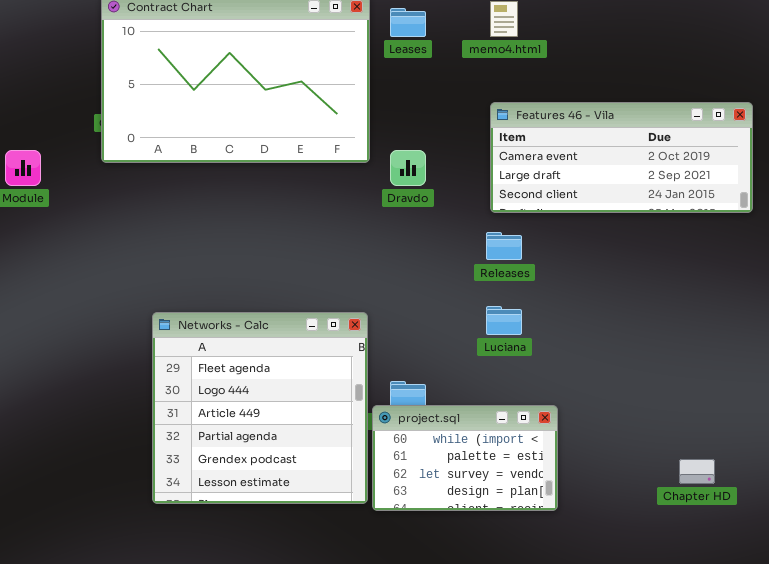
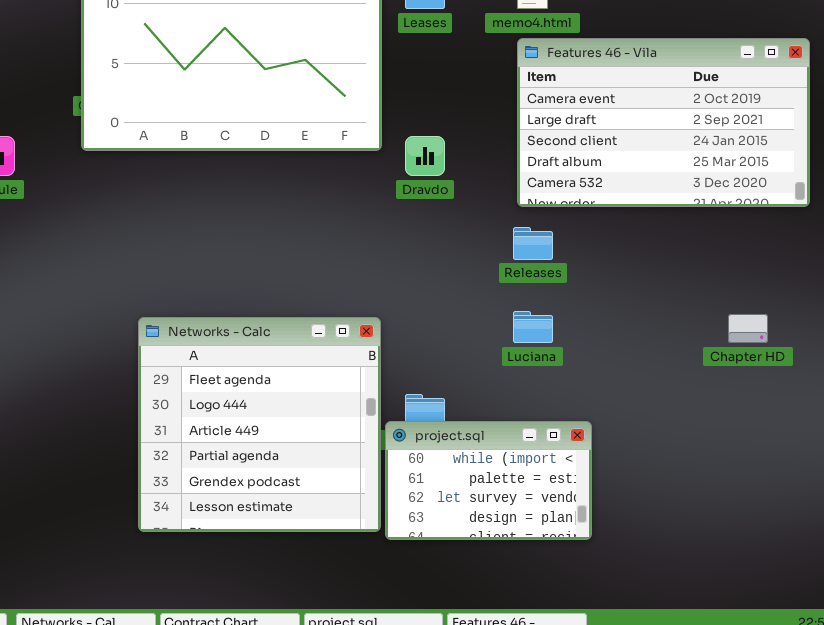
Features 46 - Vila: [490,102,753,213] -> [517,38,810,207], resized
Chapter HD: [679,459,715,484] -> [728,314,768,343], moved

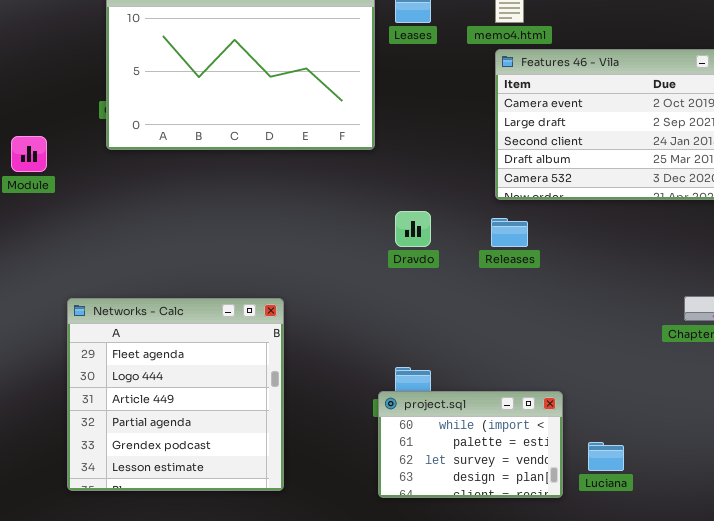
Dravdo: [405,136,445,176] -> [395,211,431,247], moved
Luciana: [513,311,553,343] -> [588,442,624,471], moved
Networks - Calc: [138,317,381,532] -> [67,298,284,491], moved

------------------------

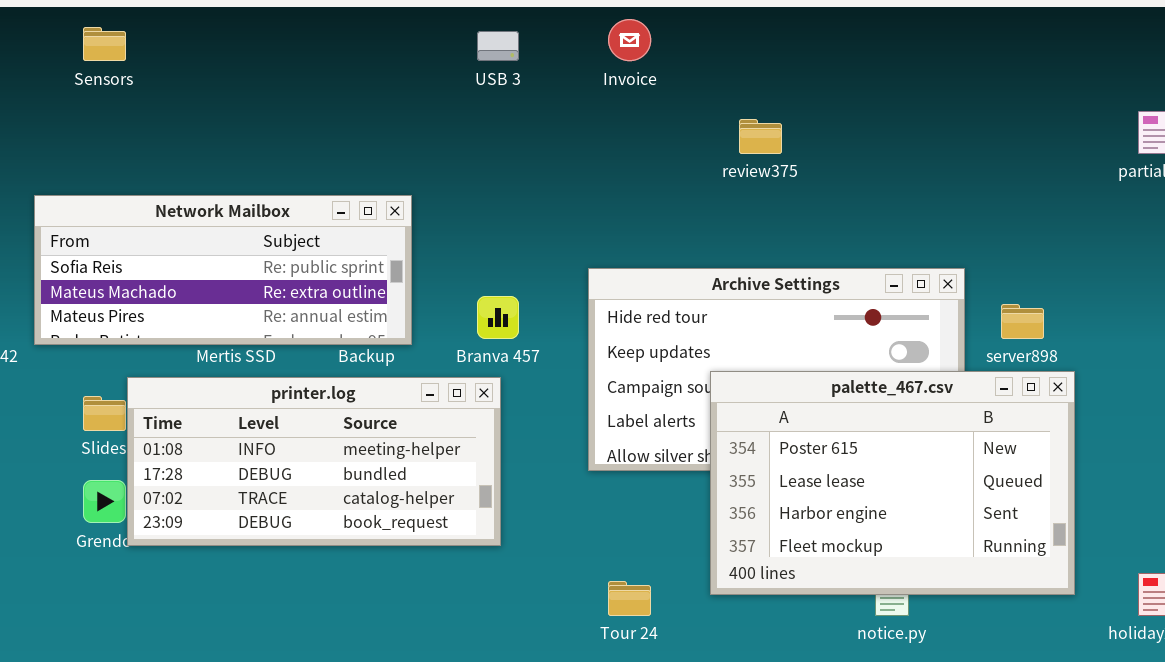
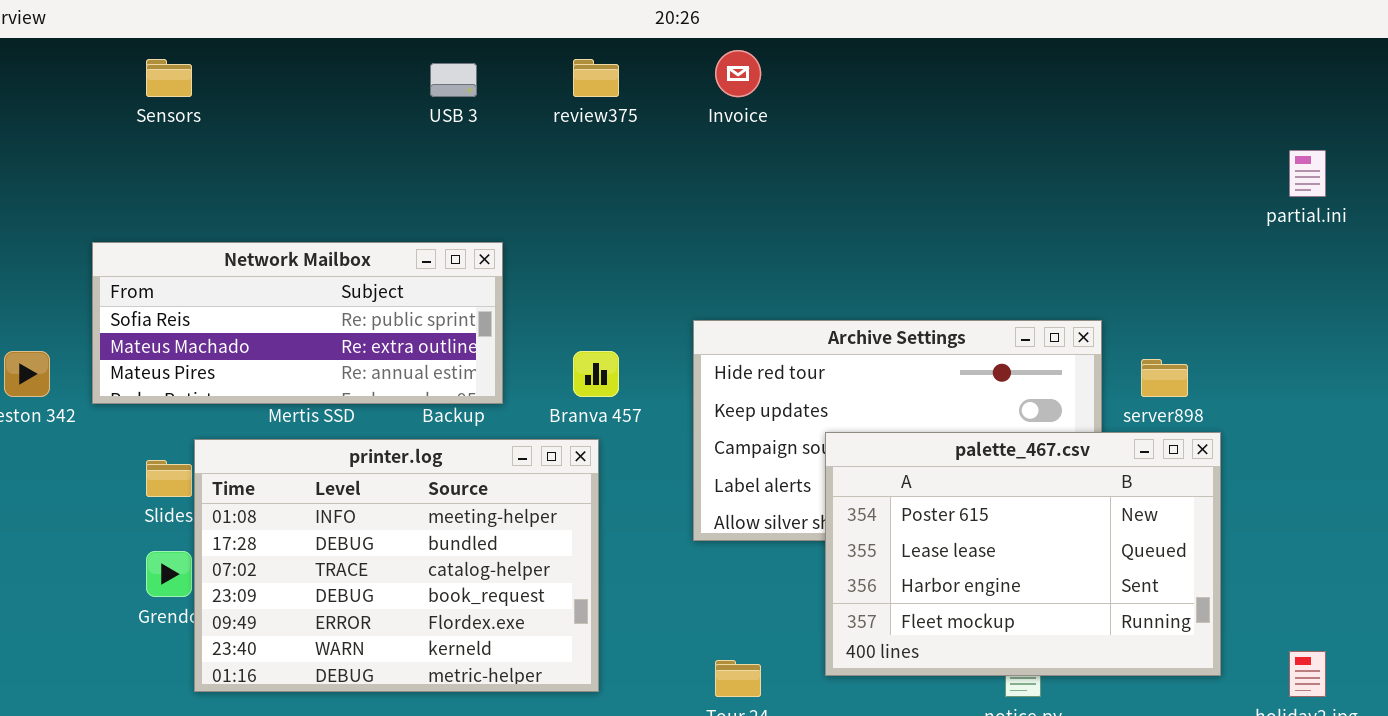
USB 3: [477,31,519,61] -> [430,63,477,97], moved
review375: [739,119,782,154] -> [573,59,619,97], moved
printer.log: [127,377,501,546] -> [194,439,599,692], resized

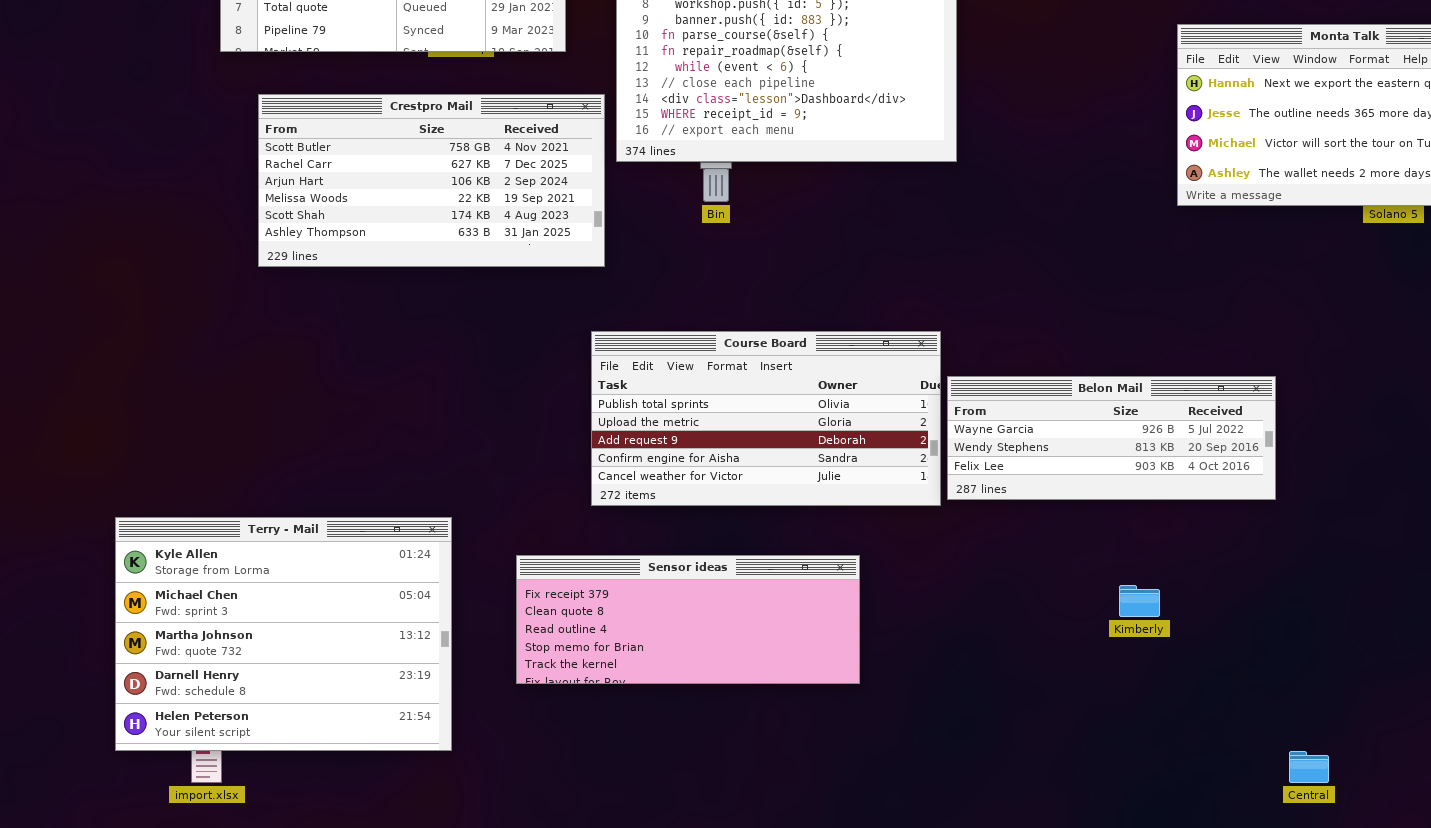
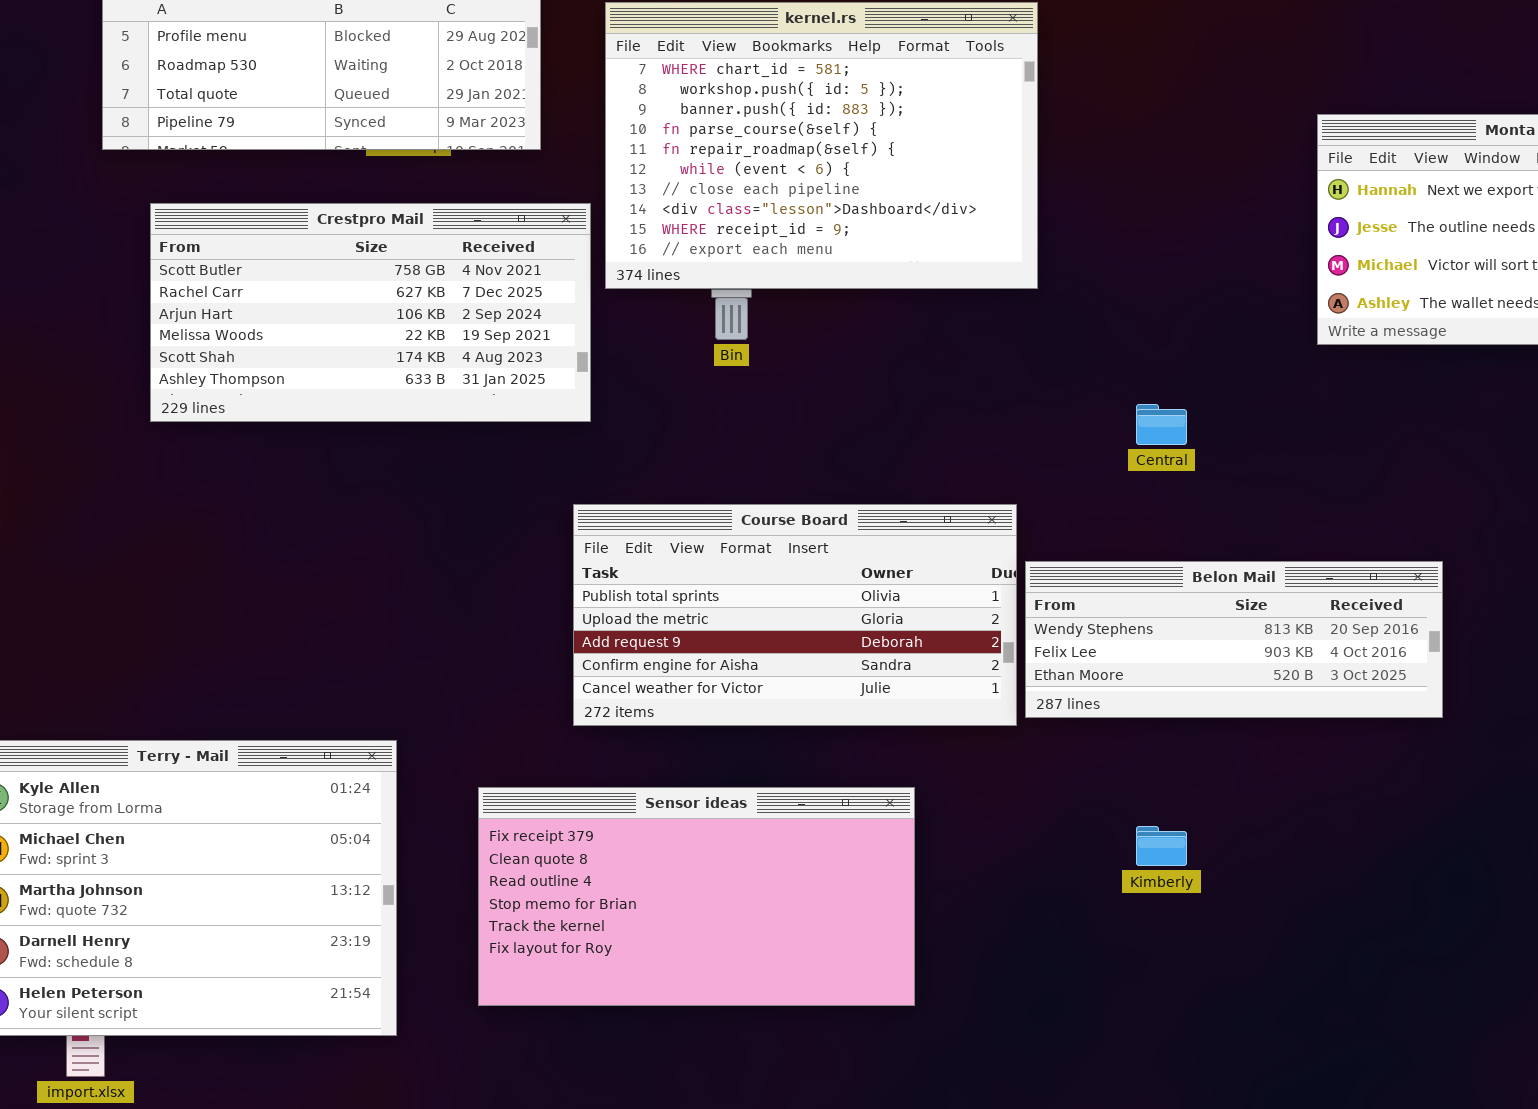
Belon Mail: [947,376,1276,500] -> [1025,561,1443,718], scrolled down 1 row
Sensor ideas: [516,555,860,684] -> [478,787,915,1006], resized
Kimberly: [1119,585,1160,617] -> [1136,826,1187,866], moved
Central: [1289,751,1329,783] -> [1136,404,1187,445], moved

------------------------

Of the lines above, extract only those from the line with "Luciana: [513,311,553,343] ->" to the line with "Networks - Calc: [138,317,381,532]", both included, exactly as written.

• [Answer to this exercise]
Luciana: [513,311,553,343] -> [588,442,624,471], moved
Networks - Calc: [138,317,381,532] -> [67,298,284,491], moved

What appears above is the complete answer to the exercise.